**REQUIREMENT**
Find every line in the entries below that contains the word "rotated", and copy each of those lines out in full.

**SOURCE DATA**
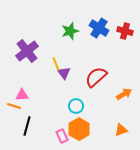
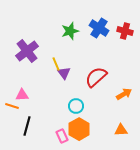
orange line: moved 2 px left
orange triangle: rotated 16 degrees clockwise
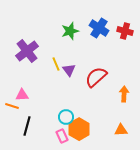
purple triangle: moved 5 px right, 3 px up
orange arrow: rotated 56 degrees counterclockwise
cyan circle: moved 10 px left, 11 px down
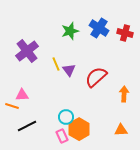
red cross: moved 2 px down
black line: rotated 48 degrees clockwise
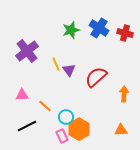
green star: moved 1 px right, 1 px up
orange line: moved 33 px right; rotated 24 degrees clockwise
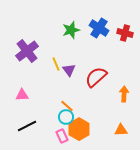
orange line: moved 22 px right
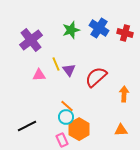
purple cross: moved 4 px right, 11 px up
pink triangle: moved 17 px right, 20 px up
pink rectangle: moved 4 px down
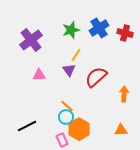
blue cross: rotated 24 degrees clockwise
yellow line: moved 20 px right, 9 px up; rotated 56 degrees clockwise
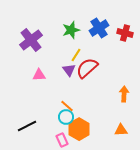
red semicircle: moved 9 px left, 9 px up
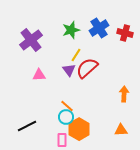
pink rectangle: rotated 24 degrees clockwise
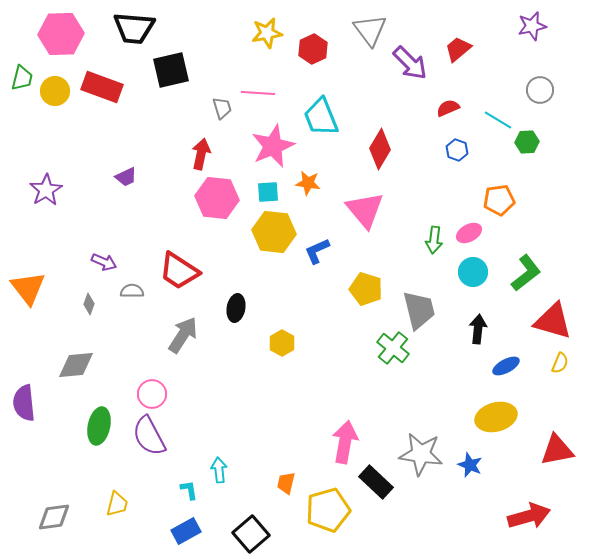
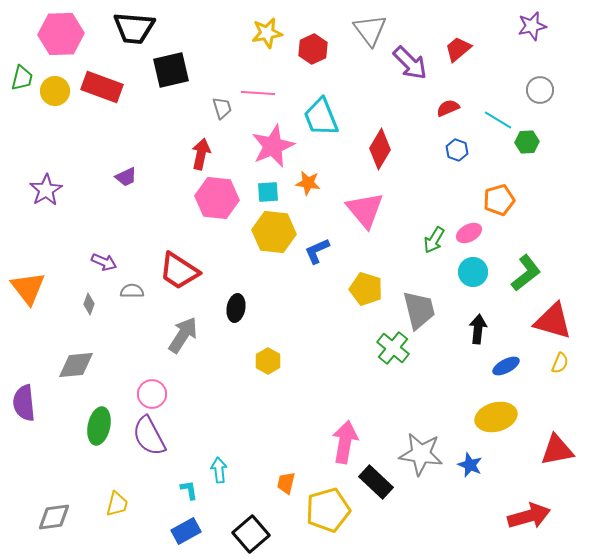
orange pentagon at (499, 200): rotated 8 degrees counterclockwise
green arrow at (434, 240): rotated 24 degrees clockwise
yellow hexagon at (282, 343): moved 14 px left, 18 px down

**THE REPLY**
orange triangle: rotated 16 degrees clockwise
orange arrow: rotated 56 degrees counterclockwise
black line: rotated 48 degrees clockwise
orange line: moved 33 px right; rotated 24 degrees clockwise
blue cross: rotated 24 degrees clockwise
yellow line: moved 20 px right, 9 px up; rotated 56 degrees clockwise
pink rectangle: rotated 24 degrees clockwise
orange pentagon at (499, 200): rotated 8 degrees counterclockwise
green arrow at (434, 240): rotated 24 degrees clockwise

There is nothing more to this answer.